* Dataset content:
>>

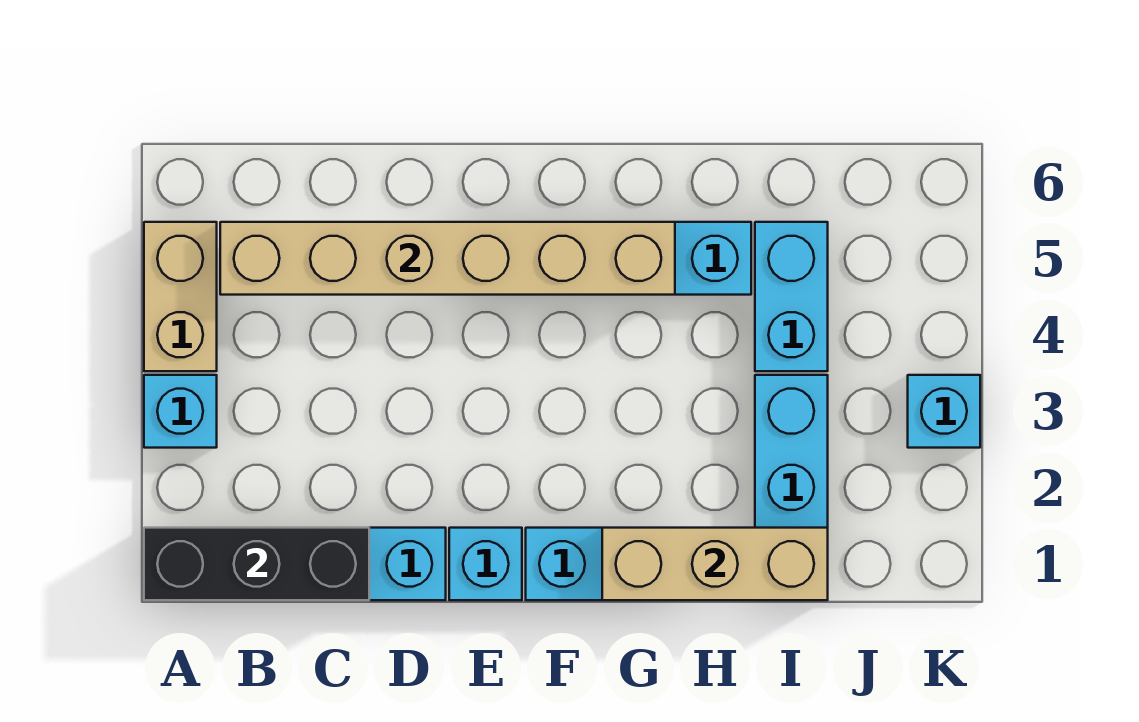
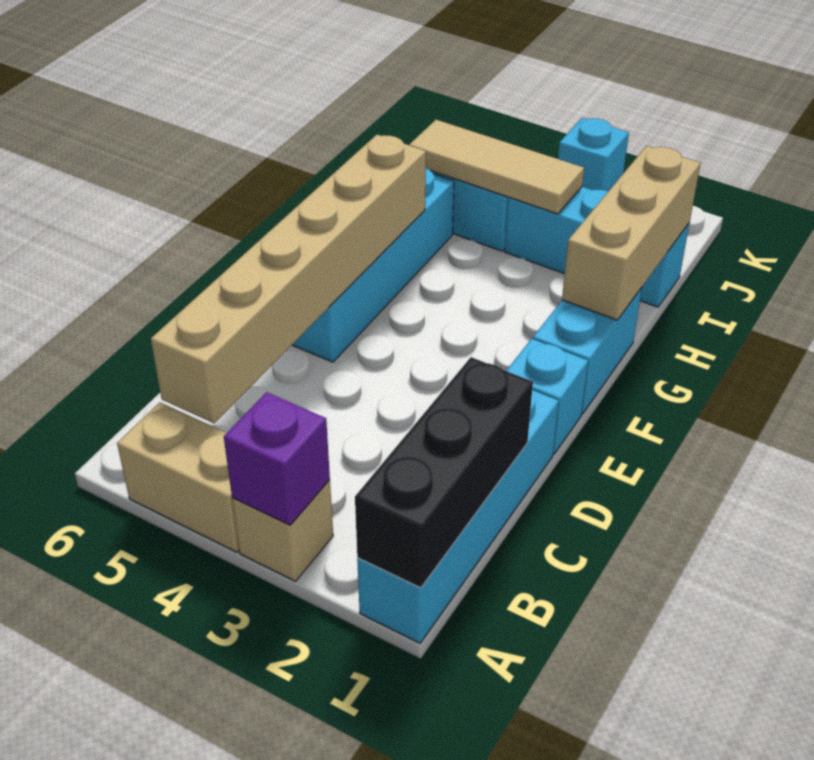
cyan brick A3 level 1 -> tan brick A3 level 1
none -> purple brick A3 level 2
none -> tan tile I3:I5 level 2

<<

* What the task requires: Using the listing above, report each line that mentions the word "brick".

* Solution:
cyan brick A3 level 1 -> tan brick A3 level 1
none -> purple brick A3 level 2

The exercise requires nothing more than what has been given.